WHAT THE EXERCISE ASKS –
Would you go through the records below and copy each line with the string "delete"?

Image sets with object changes
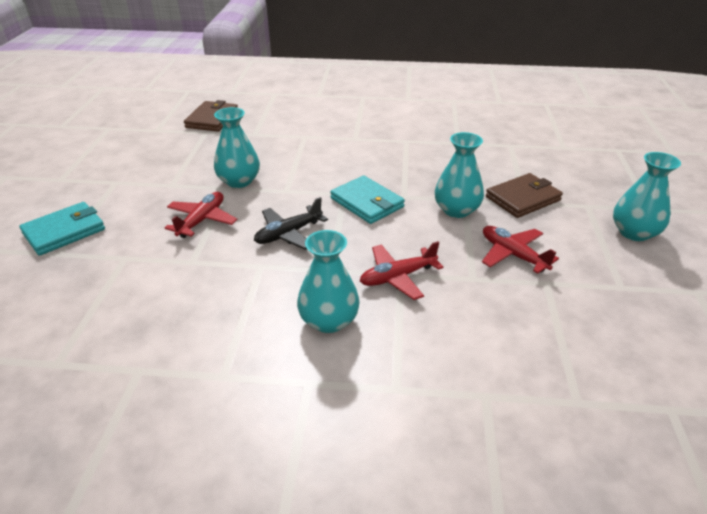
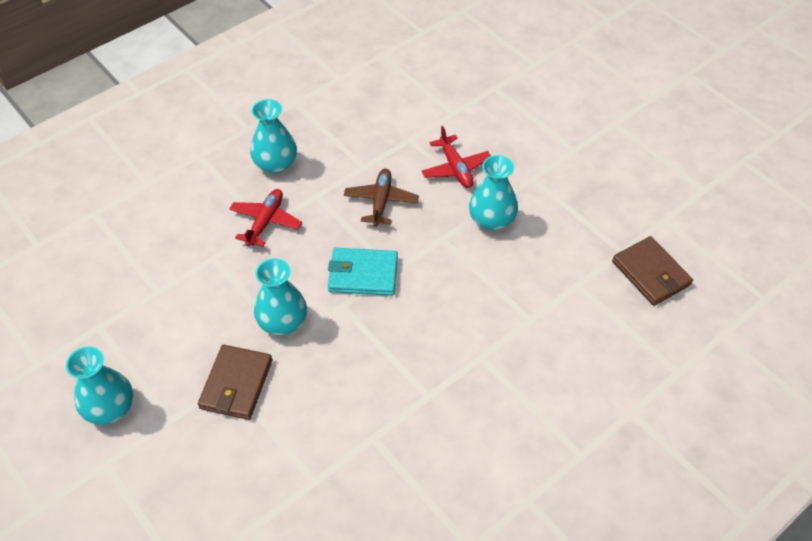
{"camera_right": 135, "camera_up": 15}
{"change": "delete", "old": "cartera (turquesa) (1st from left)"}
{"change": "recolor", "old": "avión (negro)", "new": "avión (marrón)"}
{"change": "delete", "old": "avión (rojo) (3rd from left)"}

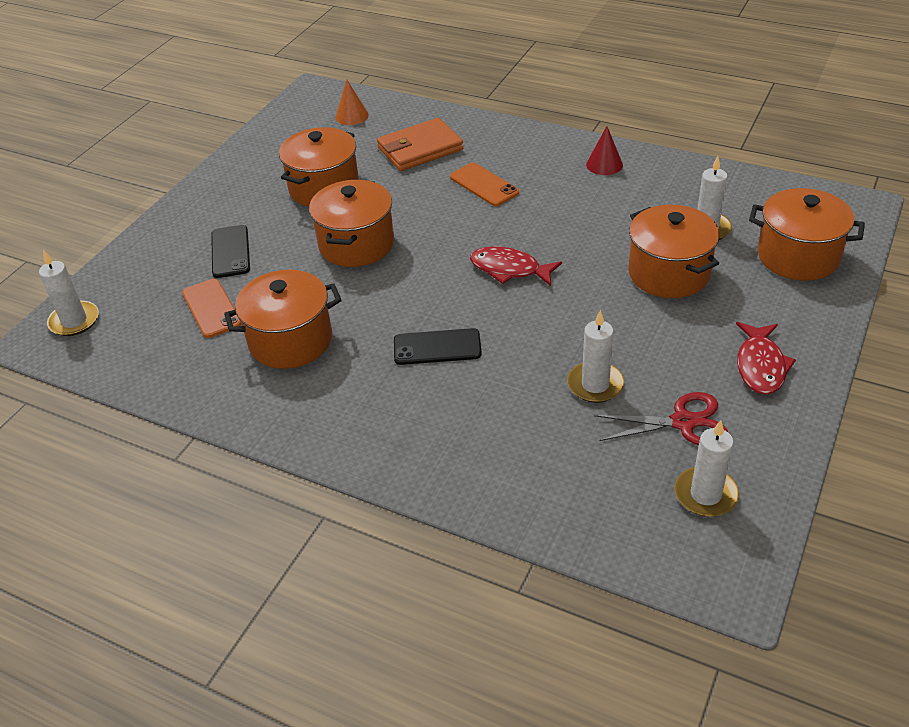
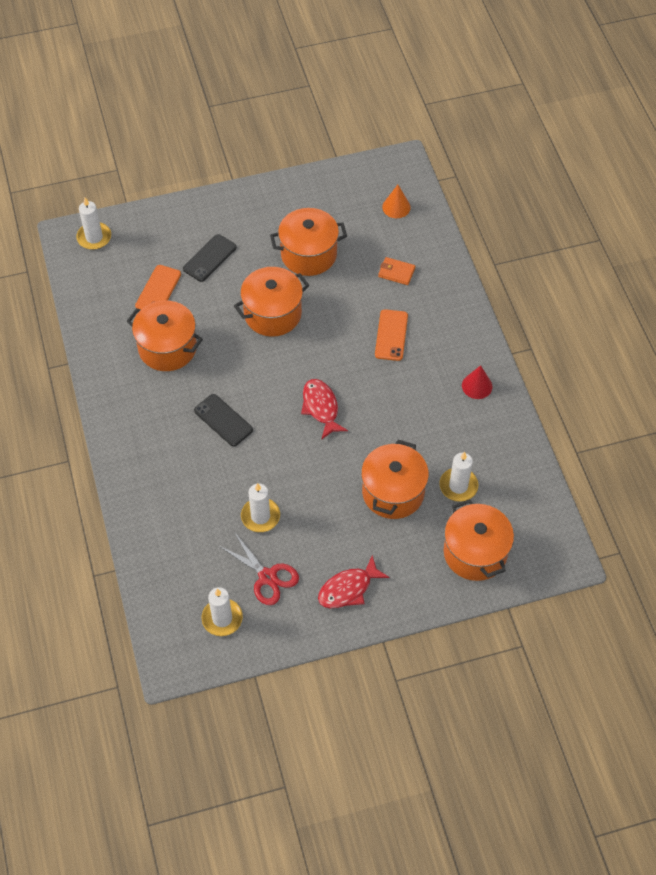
{"camera_right": 45, "camera_up": 15}
{"change": "resize", "old": "cartera (naranja)", "factor": 0.54}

REPLY –
{"change": "delete", "old": "cartera (turquesa) (1st from left)"}
{"change": "delete", "old": "avión (rojo) (3rd from left)"}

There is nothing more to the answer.